▶ _The problem_: Go through the data below. List every line that holds the word "yellow".
--- Data Enclosed Below ---
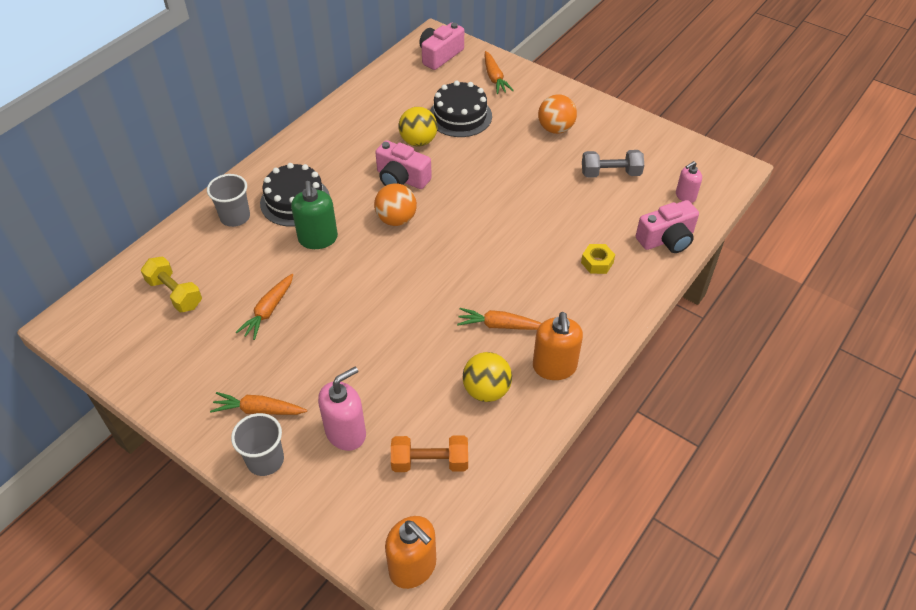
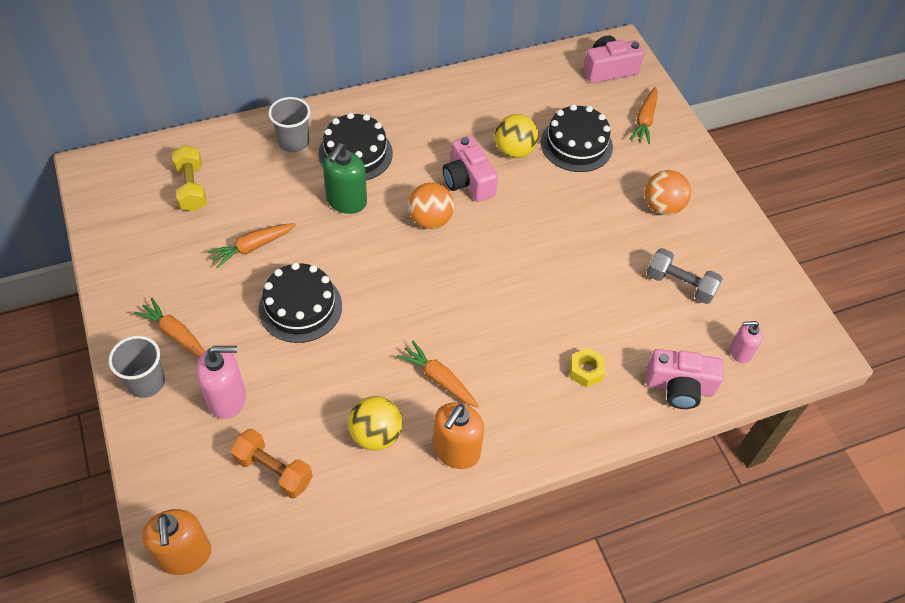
camera: 30 degrees right, 5 degrees up
none -> black cake [258,262,342,343]

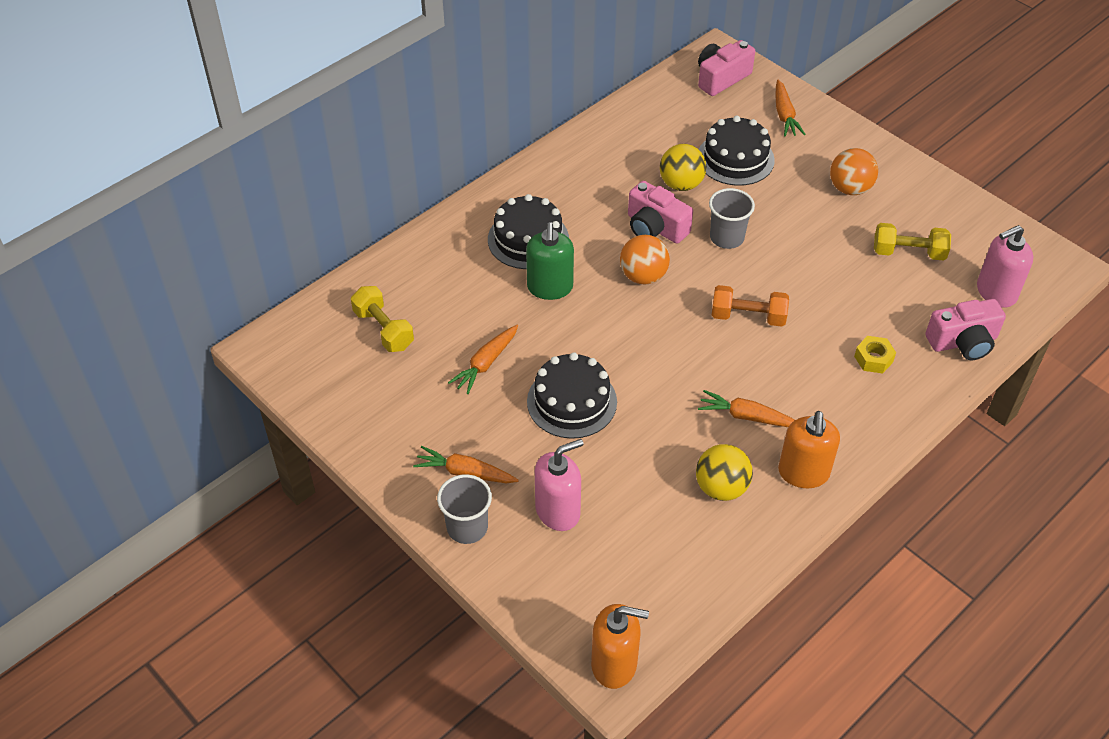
camera: 20 degrees left, 5 degrees down
orange soap dispenser [142,509,211,575] -> orange soap dispenser turned 45 degrees counterclockwise [591,604,649,689]
orange dumbbell [230,429,313,499] -> orange dumbbell moved to [712,285,789,327]
grey cup [268,97,310,152] -> grey cup moved to [709,188,755,249]
grey dumbbell [646,248,723,304] -> yellow dumbbell [874,223,951,261]
pink soap dispenser [730,321,763,363] -> pink soap dispenser [977,225,1033,308], size x1.66

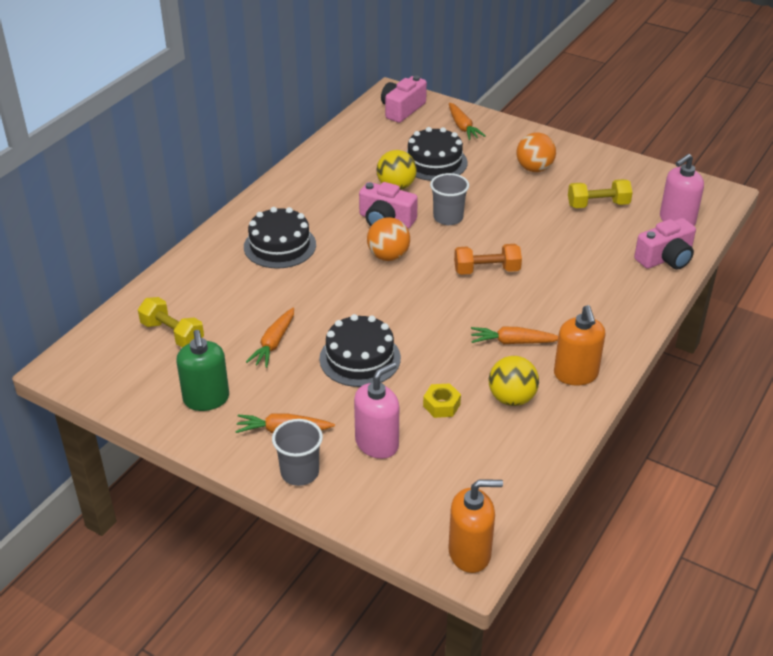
camera: 15 degrees left, 10 degrees down
green soap dispenser [526,222,574,300] -> green soap dispenser moved to [176,330,229,411]
yellow nut [854,336,896,374] -> yellow nut moved to [423,383,461,418]

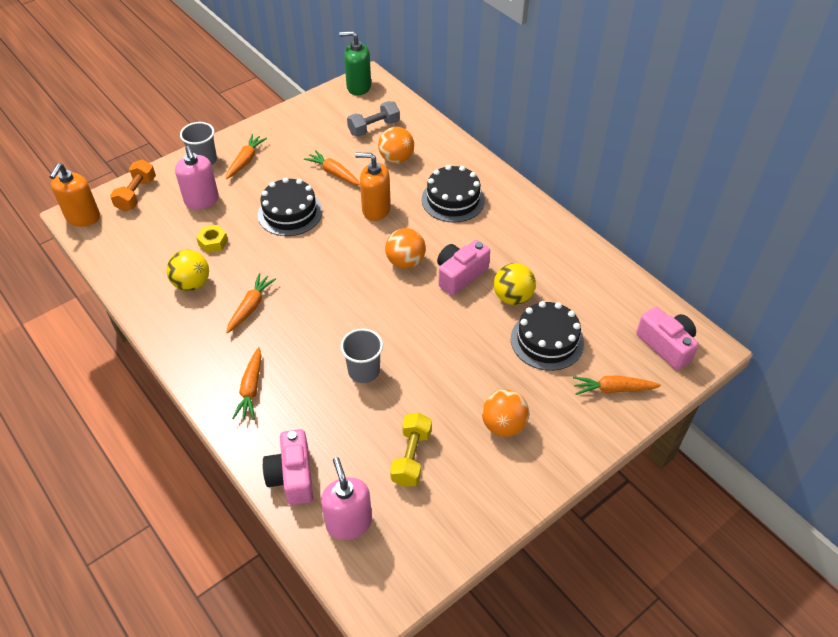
camera: 110 degrees right, 10 degrees up
yellow dumbbell [138,297,204,348] -> grey dumbbell [347,101,400,137]
green soap dispenser [176,330,229,411] -> green soap dispenser moved to [339,31,371,95]
grey cup [430,173,469,225] -> grey cup moved to [341,328,383,383]
orange dumbbell [454,244,522,275] -> orange dumbbell moved to [110,160,156,211]
orange soap dispenser [554,305,606,386] -> orange soap dispenser moved to [355,153,391,221]
none -> orange carrot [232,347,262,420]
none -> orange ball [378,127,414,163]

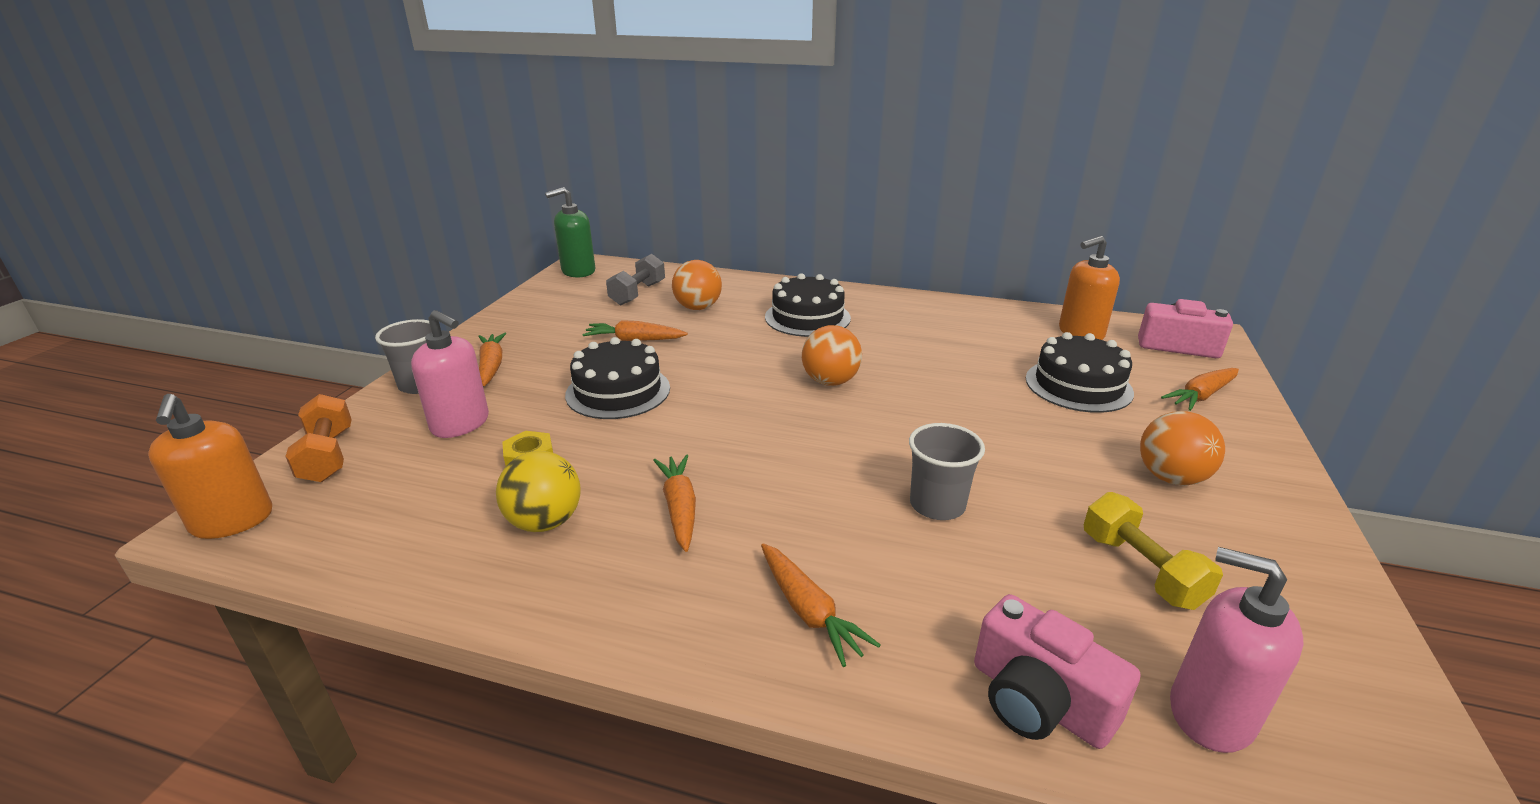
camera: 35 degrees left, 20 degrees down
orange soap dispenser [355,153,391,221] -> orange soap dispenser moved to [1059,236,1120,340]
pink camera [437,240,490,295] -> none
yellow ball [494,263,536,305] -> none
--- End of Enclosed Data ---
▶ _Task output_:
grey dumbbell [646,248,723,304] -> yellow dumbbell [874,223,951,261]
yellow nut [854,336,896,374] -> yellow nut moved to [423,383,461,418]
yellow dumbbell [138,297,204,348] -> grey dumbbell [347,101,400,137]
yellow ball [494,263,536,305] -> none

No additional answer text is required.